Work request -> Print verbatim the lines from the beginning of the entries through the line containing "(346, 316) = (268, 424): red", both ends included. Pictures should be left out.

Provided data ->
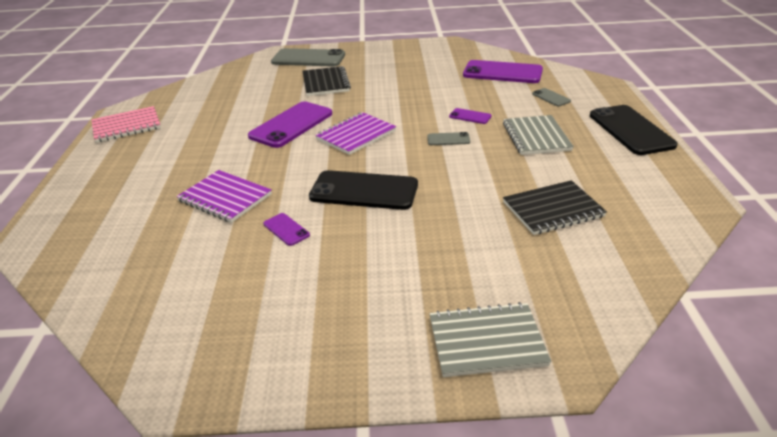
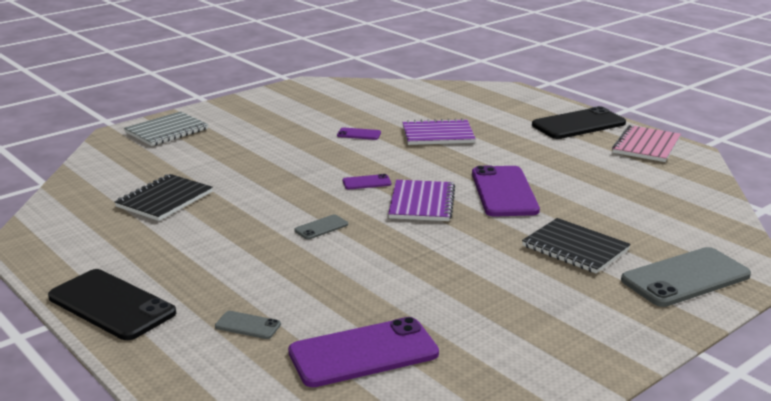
camera: 140 degrees right, 10 degrees down
(364, 191) = (339, 167): black phone -> black phone (578, 124)
(470, 116) = (328, 261): purple phone -> purple phone (366, 182)
(536, 137) = (226, 259): grey notebook -> none

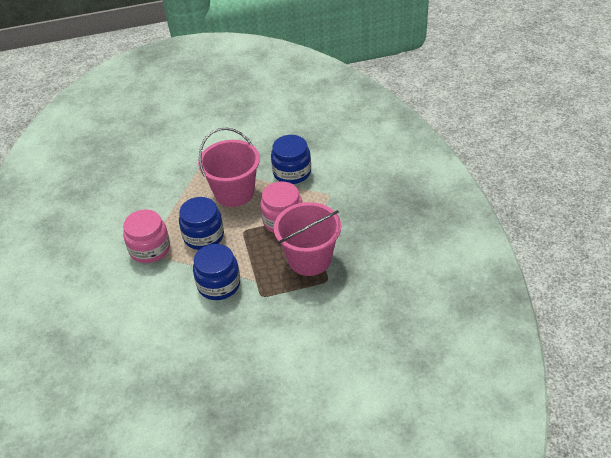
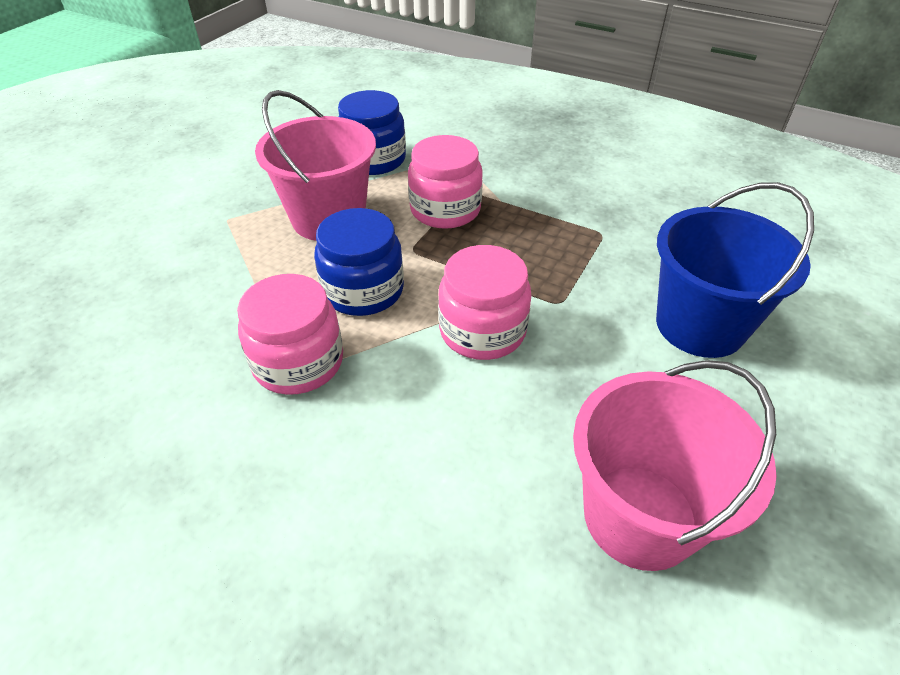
camera: 50 degrees left, 0 degrees up
(219, 284) = (482, 331): blue jar -> pink jar
(297, 347) = (700, 325): none -> blue bucket
(309, 259) = (545, 227): pink bucket -> pink bucket (639, 516)

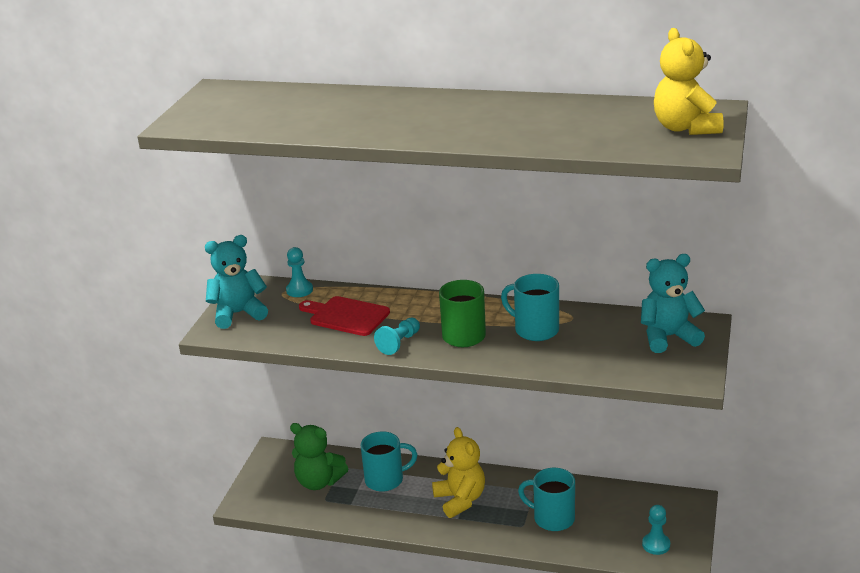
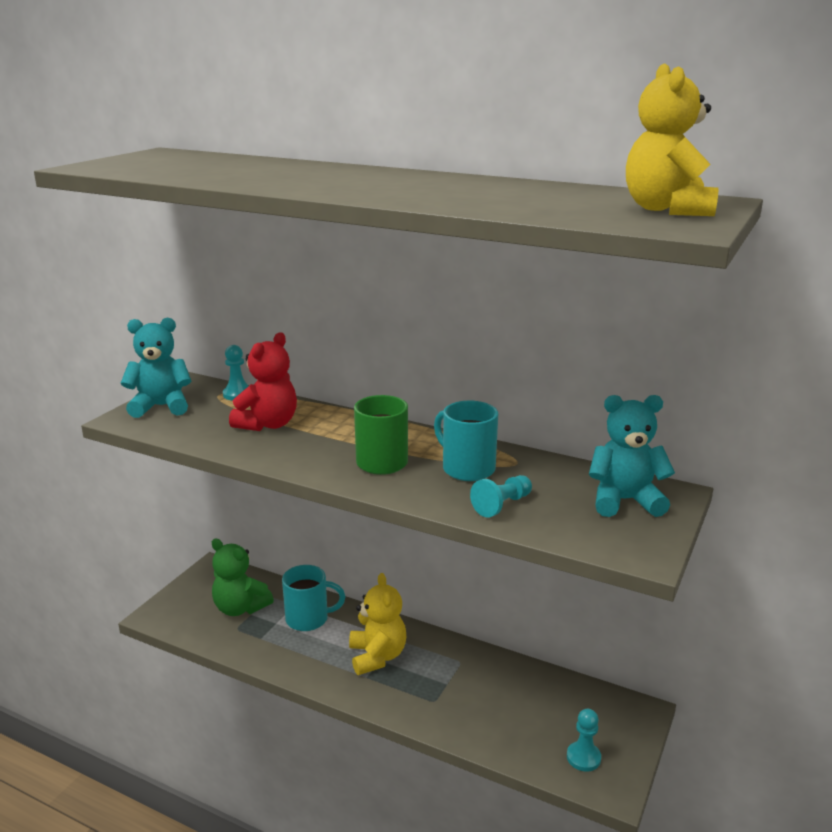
camera: 10 degrees right, 5 degrees down
(346, 316) = (268, 424): red cutting board -> red teddy bear
(399, 343) = (306, 459): turquoise pawn -> turquoise pawn (502, 505)
(552, 518) = (471, 699): turquoise mug -> none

Response to this task ->
camera: 140 degrees right, 10 degrees down
(364, 191) = (339, 167): black phone -> black phone (578, 124)
(470, 116) = (328, 261): purple phone -> purple phone (366, 182)
(536, 137) = (226, 259): grey notebook -> none

camera: 50 degrees left, 0 degrees up
(219, 284) = (482, 331): blue jar -> pink jar
(297, 347) = (700, 325): none -> blue bucket
(309, 259) = (545, 227): pink bucket -> pink bucket (639, 516)

camera: 10 degrees right, 5 degrees down
(346, 316) = (268, 424): red cutting board -> red teddy bear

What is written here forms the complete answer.